**Task requirements**. Please lay out the records as a Markdown table with the columns Row and Line, numbering each row, from the first line of the records through the line with "next [161, 806]", both ends included. Leave out blank lines.

**Source records**.
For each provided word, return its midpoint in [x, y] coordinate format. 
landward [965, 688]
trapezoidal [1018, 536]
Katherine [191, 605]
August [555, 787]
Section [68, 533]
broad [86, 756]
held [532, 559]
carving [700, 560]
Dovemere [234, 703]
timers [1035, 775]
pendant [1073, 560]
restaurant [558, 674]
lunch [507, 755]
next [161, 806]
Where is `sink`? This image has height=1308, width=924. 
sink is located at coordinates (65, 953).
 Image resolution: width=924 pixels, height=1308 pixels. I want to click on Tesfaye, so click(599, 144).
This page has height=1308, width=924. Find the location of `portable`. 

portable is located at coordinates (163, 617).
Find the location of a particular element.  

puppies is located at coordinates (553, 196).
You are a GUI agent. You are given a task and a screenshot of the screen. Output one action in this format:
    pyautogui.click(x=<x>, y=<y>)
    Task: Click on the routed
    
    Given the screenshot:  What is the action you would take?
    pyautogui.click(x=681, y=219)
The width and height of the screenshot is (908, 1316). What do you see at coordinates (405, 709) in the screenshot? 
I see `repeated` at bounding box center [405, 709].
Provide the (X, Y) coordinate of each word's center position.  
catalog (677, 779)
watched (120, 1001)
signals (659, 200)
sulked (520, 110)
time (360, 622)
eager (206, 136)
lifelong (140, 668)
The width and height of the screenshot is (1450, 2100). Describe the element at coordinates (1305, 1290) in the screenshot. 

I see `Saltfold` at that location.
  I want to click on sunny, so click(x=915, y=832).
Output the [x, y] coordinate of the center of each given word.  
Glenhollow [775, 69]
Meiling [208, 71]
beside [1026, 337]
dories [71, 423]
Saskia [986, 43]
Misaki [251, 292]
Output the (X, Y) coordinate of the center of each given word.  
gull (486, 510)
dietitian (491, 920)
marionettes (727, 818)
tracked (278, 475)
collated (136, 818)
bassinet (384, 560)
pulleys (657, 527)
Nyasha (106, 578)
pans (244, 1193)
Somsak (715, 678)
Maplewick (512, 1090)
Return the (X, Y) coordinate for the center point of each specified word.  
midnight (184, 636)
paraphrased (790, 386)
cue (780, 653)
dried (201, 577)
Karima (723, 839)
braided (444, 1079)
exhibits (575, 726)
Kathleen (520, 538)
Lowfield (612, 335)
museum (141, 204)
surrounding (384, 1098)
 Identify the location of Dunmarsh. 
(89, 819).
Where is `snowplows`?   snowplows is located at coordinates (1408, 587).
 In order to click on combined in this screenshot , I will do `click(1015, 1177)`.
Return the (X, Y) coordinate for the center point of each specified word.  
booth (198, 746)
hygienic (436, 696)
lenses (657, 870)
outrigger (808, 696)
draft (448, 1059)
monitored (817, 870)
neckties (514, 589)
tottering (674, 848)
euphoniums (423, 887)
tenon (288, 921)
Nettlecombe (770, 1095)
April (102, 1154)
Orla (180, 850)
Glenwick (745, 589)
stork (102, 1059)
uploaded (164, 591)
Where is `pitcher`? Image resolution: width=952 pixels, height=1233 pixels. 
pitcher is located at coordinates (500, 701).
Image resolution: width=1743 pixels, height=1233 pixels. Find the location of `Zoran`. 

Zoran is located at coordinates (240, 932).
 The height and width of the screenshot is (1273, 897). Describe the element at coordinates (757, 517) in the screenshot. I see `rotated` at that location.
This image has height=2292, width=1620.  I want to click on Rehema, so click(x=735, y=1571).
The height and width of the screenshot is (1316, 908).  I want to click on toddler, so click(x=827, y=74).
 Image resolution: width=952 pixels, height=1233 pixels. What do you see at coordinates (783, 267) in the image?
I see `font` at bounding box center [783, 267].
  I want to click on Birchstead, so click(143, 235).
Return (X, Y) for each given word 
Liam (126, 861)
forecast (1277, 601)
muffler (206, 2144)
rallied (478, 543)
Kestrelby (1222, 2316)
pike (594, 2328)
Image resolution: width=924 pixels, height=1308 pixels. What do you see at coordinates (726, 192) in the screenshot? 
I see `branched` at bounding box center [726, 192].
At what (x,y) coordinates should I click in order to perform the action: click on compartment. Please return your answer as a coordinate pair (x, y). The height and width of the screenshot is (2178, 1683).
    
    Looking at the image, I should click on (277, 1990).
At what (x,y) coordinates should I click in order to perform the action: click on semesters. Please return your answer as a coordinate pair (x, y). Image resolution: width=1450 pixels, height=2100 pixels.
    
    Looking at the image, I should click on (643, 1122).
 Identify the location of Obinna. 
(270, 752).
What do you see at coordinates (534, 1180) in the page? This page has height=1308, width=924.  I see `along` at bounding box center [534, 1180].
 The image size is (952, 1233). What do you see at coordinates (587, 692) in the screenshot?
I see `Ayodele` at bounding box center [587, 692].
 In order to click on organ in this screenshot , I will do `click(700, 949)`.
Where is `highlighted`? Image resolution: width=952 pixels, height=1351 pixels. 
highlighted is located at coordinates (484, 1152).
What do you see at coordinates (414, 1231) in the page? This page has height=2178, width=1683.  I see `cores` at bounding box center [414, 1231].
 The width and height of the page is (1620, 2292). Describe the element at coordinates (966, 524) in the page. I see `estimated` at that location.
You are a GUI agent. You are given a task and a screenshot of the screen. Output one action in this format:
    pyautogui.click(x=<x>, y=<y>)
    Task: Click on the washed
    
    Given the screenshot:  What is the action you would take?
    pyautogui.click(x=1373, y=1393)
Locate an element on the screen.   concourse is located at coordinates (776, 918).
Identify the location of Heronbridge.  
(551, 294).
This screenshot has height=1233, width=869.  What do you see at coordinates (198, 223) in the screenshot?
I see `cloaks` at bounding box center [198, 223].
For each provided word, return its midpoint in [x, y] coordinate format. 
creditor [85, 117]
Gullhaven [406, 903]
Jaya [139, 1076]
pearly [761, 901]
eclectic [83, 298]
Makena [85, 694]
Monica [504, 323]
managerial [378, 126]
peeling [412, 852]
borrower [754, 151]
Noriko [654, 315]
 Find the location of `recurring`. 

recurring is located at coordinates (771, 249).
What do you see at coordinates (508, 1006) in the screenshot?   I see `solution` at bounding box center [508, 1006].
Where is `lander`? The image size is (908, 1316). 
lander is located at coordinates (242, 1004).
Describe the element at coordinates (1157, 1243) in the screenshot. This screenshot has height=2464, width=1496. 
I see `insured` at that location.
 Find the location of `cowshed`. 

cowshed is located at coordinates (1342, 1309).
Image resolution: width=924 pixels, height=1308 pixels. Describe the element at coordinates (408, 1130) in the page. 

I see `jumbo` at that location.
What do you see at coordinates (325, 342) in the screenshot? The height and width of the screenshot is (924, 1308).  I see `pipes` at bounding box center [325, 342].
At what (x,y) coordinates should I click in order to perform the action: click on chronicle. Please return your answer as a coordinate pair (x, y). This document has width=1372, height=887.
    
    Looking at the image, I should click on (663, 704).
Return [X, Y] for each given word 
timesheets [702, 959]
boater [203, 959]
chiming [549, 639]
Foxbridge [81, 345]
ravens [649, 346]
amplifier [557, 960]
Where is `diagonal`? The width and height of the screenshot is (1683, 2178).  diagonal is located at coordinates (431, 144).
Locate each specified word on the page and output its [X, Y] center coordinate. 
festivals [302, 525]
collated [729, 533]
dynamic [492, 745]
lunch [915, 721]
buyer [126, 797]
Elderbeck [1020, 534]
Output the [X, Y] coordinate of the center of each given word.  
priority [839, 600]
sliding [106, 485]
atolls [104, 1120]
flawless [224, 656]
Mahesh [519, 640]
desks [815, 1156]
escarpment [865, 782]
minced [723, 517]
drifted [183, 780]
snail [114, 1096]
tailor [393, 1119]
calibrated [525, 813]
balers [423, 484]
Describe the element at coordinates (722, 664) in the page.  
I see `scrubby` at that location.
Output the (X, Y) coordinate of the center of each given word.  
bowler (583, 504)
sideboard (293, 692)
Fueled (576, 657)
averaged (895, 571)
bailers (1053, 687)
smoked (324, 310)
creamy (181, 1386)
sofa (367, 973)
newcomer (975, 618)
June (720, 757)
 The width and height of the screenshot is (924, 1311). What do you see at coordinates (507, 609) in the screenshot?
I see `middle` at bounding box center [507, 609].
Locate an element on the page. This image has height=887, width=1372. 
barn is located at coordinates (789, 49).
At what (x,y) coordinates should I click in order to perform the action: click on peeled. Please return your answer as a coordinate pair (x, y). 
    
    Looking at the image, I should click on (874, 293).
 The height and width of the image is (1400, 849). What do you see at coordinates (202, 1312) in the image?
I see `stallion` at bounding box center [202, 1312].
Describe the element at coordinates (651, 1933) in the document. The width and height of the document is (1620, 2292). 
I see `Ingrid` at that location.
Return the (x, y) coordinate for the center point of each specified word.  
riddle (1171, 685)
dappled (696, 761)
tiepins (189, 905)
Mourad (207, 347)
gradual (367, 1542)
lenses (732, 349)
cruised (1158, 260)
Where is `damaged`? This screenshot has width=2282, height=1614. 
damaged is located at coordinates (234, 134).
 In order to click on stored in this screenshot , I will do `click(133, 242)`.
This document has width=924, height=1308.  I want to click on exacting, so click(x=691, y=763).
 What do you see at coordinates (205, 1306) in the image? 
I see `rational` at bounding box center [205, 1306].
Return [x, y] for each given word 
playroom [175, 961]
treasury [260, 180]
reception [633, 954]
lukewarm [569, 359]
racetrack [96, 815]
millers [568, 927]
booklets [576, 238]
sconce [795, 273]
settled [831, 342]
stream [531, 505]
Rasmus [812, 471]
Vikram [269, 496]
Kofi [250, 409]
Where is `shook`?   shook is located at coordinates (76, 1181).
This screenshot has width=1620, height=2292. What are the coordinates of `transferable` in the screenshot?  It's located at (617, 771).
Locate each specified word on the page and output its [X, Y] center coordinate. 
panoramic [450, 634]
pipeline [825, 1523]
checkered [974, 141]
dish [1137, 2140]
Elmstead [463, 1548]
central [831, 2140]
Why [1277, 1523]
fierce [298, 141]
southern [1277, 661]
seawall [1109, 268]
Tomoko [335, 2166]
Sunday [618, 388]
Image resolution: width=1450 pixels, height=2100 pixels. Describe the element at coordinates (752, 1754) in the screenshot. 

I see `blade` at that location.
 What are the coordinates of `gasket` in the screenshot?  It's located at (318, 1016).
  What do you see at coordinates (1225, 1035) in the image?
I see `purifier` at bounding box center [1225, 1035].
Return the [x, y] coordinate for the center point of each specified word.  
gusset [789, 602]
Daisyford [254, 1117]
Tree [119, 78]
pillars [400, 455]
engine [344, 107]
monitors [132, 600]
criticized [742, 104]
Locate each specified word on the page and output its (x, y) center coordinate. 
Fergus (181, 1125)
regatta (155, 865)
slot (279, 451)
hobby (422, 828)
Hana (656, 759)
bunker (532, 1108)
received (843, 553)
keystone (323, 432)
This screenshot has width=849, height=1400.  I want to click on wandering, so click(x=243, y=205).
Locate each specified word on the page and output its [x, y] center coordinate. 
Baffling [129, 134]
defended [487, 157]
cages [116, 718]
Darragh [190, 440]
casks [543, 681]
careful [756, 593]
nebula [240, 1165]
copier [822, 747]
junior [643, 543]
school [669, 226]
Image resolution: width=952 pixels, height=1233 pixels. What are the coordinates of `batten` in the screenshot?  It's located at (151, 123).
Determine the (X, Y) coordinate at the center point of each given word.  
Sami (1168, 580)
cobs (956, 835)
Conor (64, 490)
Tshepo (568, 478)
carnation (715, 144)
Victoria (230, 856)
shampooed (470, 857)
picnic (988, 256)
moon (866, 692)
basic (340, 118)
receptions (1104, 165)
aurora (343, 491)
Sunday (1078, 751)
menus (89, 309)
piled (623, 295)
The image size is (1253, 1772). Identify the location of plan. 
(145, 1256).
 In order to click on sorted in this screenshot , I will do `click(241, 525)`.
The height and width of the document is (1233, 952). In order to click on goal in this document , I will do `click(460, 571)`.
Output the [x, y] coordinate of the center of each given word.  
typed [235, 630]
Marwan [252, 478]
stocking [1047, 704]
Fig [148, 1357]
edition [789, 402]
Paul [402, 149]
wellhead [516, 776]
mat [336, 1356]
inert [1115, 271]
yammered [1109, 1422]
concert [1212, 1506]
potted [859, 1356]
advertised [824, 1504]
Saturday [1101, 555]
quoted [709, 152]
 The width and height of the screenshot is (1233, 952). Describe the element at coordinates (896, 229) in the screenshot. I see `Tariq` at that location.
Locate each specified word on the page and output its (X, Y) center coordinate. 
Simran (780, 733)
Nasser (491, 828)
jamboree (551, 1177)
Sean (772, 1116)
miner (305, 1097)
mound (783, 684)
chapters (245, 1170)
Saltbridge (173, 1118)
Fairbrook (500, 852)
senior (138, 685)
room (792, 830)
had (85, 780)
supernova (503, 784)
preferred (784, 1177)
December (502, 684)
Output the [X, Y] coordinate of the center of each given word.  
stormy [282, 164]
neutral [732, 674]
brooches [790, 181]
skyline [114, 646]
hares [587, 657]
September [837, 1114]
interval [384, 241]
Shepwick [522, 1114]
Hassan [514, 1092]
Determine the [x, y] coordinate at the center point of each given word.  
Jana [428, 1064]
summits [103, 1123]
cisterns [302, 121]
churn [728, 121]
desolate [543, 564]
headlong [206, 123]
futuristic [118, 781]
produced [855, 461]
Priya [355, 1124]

**Written solution**.
| Row | Line |
|---|---|
| 1 | For each provided word, return its midpoint in [x, y] coordinate format.  |
| 2 | landward [965, 688] |
| 3 | trapezoidal [1018, 536] |
| 4 | Katherine [191, 605] |
| 5 | August [555, 787] |
| 6 | Section [68, 533] |
| 7 | broad [86, 756] |
| 8 | held [532, 559] |
| 9 | carving [700, 560] |
| 10 | Dovemere [234, 703] |
| 11 | timers [1035, 775] |
| 12 | pendant [1073, 560] |
| 13 | restaurant [558, 674] |
| 14 | lunch [507, 755] |
| 15 | next [161, 806] |